EXTRACTED ENTRIES

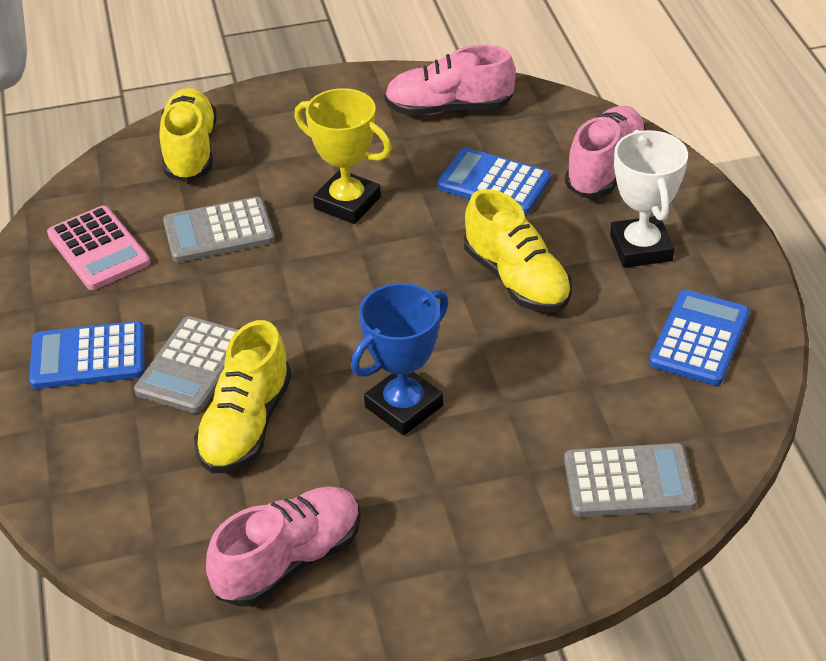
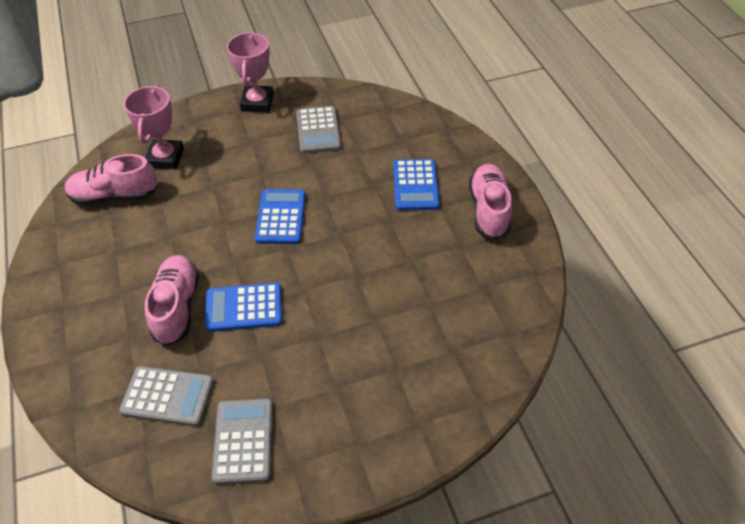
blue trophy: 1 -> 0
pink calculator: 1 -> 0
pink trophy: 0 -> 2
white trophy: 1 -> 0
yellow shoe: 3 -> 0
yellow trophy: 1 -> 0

--

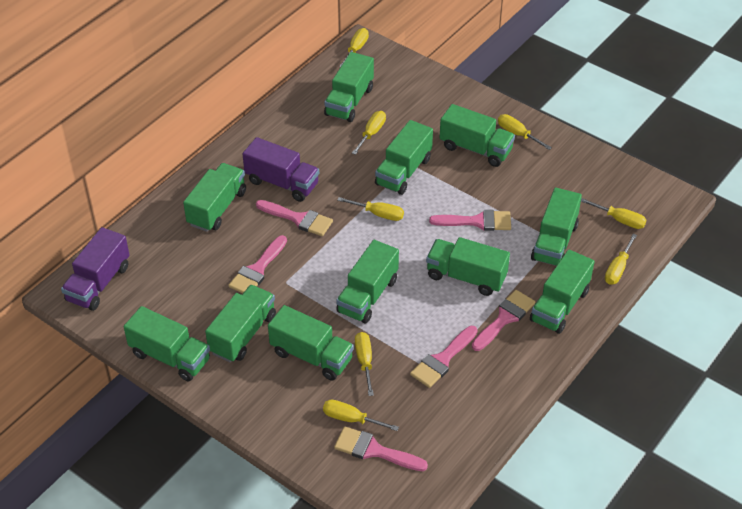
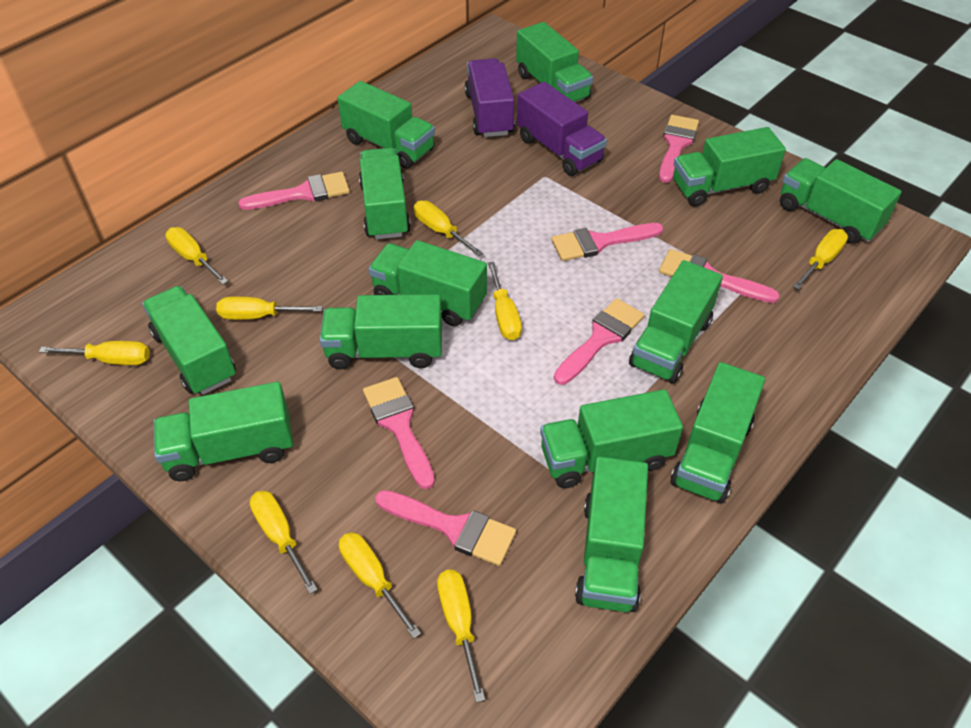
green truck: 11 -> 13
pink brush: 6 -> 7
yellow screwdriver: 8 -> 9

WHAT TO PRODUCE
Each line in the records that carries "yellow" must be copied out.

TASK OUTPUT
yellow shoe: 3 -> 0
yellow trophy: 1 -> 0
yellow screwdriver: 8 -> 9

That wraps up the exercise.